→ **Work request**: Every record, down to the last line, must be given again exactly.

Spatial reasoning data

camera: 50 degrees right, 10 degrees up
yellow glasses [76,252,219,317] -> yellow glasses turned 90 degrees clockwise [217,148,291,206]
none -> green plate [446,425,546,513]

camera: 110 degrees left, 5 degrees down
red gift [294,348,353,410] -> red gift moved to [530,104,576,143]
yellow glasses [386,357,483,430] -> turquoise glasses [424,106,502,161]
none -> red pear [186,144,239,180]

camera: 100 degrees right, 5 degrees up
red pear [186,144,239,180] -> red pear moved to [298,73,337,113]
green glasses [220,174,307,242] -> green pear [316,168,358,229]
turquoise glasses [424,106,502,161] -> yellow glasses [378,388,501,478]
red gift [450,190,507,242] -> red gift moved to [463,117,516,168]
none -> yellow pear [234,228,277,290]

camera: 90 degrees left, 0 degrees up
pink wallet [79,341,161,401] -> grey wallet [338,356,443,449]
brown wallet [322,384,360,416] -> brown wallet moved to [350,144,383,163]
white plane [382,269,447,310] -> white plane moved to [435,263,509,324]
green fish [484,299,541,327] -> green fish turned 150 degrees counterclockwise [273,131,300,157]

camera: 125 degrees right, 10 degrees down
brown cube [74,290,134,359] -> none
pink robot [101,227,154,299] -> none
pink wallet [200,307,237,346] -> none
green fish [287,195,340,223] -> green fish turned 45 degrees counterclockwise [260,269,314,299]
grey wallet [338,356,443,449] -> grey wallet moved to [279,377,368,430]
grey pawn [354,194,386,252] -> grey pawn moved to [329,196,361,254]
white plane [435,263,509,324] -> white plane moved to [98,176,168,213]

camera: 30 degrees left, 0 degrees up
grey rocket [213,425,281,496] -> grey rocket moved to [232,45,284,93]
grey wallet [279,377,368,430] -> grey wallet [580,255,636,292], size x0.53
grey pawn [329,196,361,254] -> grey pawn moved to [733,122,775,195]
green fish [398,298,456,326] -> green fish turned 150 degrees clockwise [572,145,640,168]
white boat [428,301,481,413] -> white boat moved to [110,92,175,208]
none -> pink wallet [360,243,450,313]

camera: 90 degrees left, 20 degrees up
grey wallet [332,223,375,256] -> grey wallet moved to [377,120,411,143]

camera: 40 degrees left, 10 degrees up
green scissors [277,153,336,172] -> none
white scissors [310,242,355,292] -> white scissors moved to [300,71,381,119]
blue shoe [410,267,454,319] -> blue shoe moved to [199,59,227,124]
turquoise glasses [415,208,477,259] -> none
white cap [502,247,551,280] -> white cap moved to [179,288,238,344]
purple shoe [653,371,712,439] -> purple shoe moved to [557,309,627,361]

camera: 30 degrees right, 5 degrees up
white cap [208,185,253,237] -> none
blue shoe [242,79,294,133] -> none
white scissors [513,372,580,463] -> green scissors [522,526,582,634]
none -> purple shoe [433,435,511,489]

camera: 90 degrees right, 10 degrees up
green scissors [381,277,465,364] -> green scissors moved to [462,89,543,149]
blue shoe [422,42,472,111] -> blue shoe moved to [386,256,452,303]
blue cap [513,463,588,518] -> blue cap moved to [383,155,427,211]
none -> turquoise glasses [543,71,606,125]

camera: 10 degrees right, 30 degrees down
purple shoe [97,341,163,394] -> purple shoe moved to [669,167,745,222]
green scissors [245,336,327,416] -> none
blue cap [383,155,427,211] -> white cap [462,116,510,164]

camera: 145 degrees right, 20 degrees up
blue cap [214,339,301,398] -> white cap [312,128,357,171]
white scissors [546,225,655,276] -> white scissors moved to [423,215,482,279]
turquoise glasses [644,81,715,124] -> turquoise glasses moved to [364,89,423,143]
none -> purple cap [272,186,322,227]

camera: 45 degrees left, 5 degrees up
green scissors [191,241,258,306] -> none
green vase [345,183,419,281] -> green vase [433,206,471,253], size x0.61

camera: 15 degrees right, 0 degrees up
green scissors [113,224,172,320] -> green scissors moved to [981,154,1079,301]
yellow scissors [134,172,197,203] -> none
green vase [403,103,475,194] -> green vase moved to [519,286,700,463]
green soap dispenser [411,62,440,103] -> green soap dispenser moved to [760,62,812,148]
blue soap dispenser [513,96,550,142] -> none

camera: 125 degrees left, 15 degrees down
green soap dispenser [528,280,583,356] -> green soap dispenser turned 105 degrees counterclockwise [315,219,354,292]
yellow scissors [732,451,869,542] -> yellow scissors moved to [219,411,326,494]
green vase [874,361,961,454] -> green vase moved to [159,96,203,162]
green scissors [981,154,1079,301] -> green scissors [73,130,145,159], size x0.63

→ **Finished task**:
camera: 50 degrees right, 10 degrees up
yellow glasses [76,252,219,317] -> yellow glasses turned 90 degrees clockwise [217,148,291,206]
none -> green plate [446,425,546,513]

camera: 110 degrees left, 5 degrees down
red gift [294,348,353,410] -> red gift moved to [530,104,576,143]
yellow glasses [386,357,483,430] -> turquoise glasses [424,106,502,161]
none -> red pear [186,144,239,180]

camera: 100 degrees right, 5 degrees up
red pear [186,144,239,180] -> red pear moved to [298,73,337,113]
green glasses [220,174,307,242] -> green pear [316,168,358,229]
turquoise glasses [424,106,502,161] -> yellow glasses [378,388,501,478]
red gift [450,190,507,242] -> red gift moved to [463,117,516,168]
none -> yellow pear [234,228,277,290]

camera: 90 degrees left, 0 degrees up
pink wallet [79,341,161,401] -> grey wallet [338,356,443,449]
brown wallet [322,384,360,416] -> brown wallet moved to [350,144,383,163]
white plane [382,269,447,310] -> white plane moved to [435,263,509,324]
green fish [484,299,541,327] -> green fish turned 150 degrees counterclockwise [273,131,300,157]

camera: 125 degrees right, 10 degrees down
brown cube [74,290,134,359] -> none
pink robot [101,227,154,299] -> none
pink wallet [200,307,237,346] -> none
green fish [287,195,340,223] -> green fish turned 45 degrees counterclockwise [260,269,314,299]
grey wallet [338,356,443,449] -> grey wallet moved to [279,377,368,430]
grey pawn [354,194,386,252] -> grey pawn moved to [329,196,361,254]
white plane [435,263,509,324] -> white plane moved to [98,176,168,213]

camera: 30 degrees left, 0 degrees up
grey rocket [213,425,281,496] -> grey rocket moved to [232,45,284,93]
grey wallet [279,377,368,430] -> grey wallet [580,255,636,292], size x0.53
grey pawn [329,196,361,254] -> grey pawn moved to [733,122,775,195]
green fish [398,298,456,326] -> green fish turned 150 degrees clockwise [572,145,640,168]
white boat [428,301,481,413] -> white boat moved to [110,92,175,208]
none -> pink wallet [360,243,450,313]

camera: 90 degrees left, 20 degrees up
grey wallet [332,223,375,256] -> grey wallet moved to [377,120,411,143]

camera: 40 degrees left, 10 degrees up
green scissors [277,153,336,172] -> none
white scissors [310,242,355,292] -> white scissors moved to [300,71,381,119]
blue shoe [410,267,454,319] -> blue shoe moved to [199,59,227,124]
turquoise glasses [415,208,477,259] -> none
white cap [502,247,551,280] -> white cap moved to [179,288,238,344]
purple shoe [653,371,712,439] -> purple shoe moved to [557,309,627,361]

camera: 30 degrees right, 5 degrees up
white cap [208,185,253,237] -> none
blue shoe [242,79,294,133] -> none
white scissors [513,372,580,463] -> green scissors [522,526,582,634]
none -> purple shoe [433,435,511,489]

camera: 90 degrees right, 10 degrees up
green scissors [381,277,465,364] -> green scissors moved to [462,89,543,149]
blue shoe [422,42,472,111] -> blue shoe moved to [386,256,452,303]
blue cap [513,463,588,518] -> blue cap moved to [383,155,427,211]
none -> turquoise glasses [543,71,606,125]

camera: 10 degrees right, 30 degrees down
purple shoe [97,341,163,394] -> purple shoe moved to [669,167,745,222]
green scissors [245,336,327,416] -> none
blue cap [383,155,427,211] -> white cap [462,116,510,164]

camera: 145 degrees right, 20 degrees up
blue cap [214,339,301,398] -> white cap [312,128,357,171]
white scissors [546,225,655,276] -> white scissors moved to [423,215,482,279]
turquoise glasses [644,81,715,124] -> turquoise glasses moved to [364,89,423,143]
none -> purple cap [272,186,322,227]

camera: 45 degrees left, 5 degrees up
green scissors [191,241,258,306] -> none
green vase [345,183,419,281] -> green vase [433,206,471,253], size x0.61

camera: 15 degrees right, 0 degrees up
green scissors [113,224,172,320] -> green scissors moved to [981,154,1079,301]
yellow scissors [134,172,197,203] -> none
green vase [403,103,475,194] -> green vase moved to [519,286,700,463]
green soap dispenser [411,62,440,103] -> green soap dispenser moved to [760,62,812,148]
blue soap dispenser [513,96,550,142] -> none

camera: 125 degrees left, 15 degrees down
green soap dispenser [528,280,583,356] -> green soap dispenser turned 105 degrees counterclockwise [315,219,354,292]
yellow scissors [732,451,869,542] -> yellow scissors moved to [219,411,326,494]
green vase [874,361,961,454] -> green vase moved to [159,96,203,162]
green scissors [981,154,1079,301] -> green scissors [73,130,145,159], size x0.63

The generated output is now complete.